▶ _Stored data_
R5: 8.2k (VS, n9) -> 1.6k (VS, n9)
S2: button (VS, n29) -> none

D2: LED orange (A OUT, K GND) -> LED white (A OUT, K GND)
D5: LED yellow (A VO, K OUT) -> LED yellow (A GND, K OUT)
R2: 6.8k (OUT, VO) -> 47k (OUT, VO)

* * *

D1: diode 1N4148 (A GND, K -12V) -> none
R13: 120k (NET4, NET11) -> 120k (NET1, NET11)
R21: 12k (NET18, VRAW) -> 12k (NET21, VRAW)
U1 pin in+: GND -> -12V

▶ _Exercise prompt_
Would you copy all lines in the records where the string "none" appears?

▶ _Problem solution_
S2: button (VS, n29) -> none
D1: diode 1N4148 (A GND, K -12V) -> none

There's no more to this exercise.